» **PROBLEM REQUIREMENTS**
From the line containing "(white) (937, 436)" down to the last line of the records below, give every line again without any change.

» **SUPPLIED ENTRIES**
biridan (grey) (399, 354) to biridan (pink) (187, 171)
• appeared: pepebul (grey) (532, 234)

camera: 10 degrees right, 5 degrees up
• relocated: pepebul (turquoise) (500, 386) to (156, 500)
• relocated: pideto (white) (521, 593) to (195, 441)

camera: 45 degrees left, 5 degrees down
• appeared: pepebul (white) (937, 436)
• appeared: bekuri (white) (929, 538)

» **RESULT FOR THIS EXERCISE**
• appeared: pepebul (white) (937, 436)
• appeared: bekuri (white) (929, 538)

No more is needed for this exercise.